* Input data
>> Start
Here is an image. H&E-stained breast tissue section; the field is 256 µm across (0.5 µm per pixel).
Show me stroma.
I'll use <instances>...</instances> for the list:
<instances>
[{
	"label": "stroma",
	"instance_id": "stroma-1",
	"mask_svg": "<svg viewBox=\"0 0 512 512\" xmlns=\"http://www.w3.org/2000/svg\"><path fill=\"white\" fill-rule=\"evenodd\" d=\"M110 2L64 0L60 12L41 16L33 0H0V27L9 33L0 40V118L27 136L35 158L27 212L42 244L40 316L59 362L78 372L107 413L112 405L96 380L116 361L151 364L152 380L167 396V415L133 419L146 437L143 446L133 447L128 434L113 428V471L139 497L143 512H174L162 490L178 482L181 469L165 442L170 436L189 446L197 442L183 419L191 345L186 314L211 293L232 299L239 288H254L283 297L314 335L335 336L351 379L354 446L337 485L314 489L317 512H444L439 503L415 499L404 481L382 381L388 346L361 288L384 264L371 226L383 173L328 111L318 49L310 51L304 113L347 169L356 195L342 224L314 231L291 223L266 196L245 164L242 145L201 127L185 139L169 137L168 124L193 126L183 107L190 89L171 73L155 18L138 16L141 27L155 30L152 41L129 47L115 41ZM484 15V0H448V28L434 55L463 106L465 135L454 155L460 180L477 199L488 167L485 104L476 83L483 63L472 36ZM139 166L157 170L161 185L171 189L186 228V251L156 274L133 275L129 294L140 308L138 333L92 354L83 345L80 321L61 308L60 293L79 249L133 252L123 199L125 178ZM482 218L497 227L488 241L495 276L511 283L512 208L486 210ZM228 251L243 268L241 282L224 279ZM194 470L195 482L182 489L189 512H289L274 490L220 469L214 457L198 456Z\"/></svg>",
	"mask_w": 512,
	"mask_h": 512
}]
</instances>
>> End
* Task details
In the records above, locate the line that contains "Show me stroma.". Repeat it and every line after it, exactly, and nothing else.

* Written answer
Show me stroma.
I'll use <instances>...</instances> for the list:
<instances>
[{
	"label": "stroma",
	"instance_id": "stroma-1",
	"mask_svg": "<svg viewBox=\"0 0 512 512\" xmlns=\"http://www.w3.org/2000/svg\"><path fill=\"white\" fill-rule=\"evenodd\" d=\"M110 2L64 0L60 12L41 16L33 0H0V27L9 33L0 40V118L27 136L35 158L27 212L42 244L40 316L59 362L78 372L107 413L112 405L96 380L116 361L151 364L152 380L167 396V415L133 419L146 437L143 446L133 447L128 434L113 428V471L139 497L143 512H174L162 490L178 482L181 469L165 442L170 436L189 446L197 442L183 419L191 345L186 314L211 293L232 299L239 288H254L283 297L314 335L335 336L351 379L354 446L337 485L314 489L317 512H444L439 503L415 499L404 481L382 381L388 346L361 288L384 264L371 226L383 173L328 111L318 49L310 51L304 113L347 169L356 195L342 224L314 231L291 223L266 196L245 164L242 145L201 127L185 139L169 137L168 124L193 126L183 107L190 89L171 73L155 18L138 16L141 27L155 30L152 41L129 47L115 41ZM484 15V0H448V28L434 55L463 106L465 135L454 155L460 180L477 199L488 167L485 104L476 83L483 63L472 36ZM139 166L157 170L161 185L171 189L186 228V251L156 274L133 275L129 294L140 308L138 333L92 354L83 345L80 321L61 308L60 293L79 249L133 252L123 199L125 178ZM482 218L497 227L488 241L495 276L511 283L512 208L486 210ZM228 251L243 268L241 282L224 279ZM194 470L195 482L182 489L189 512H289L274 490L220 469L214 457L198 456Z\"/></svg>",
	"mask_w": 512,
	"mask_h": 512
}]
</instances>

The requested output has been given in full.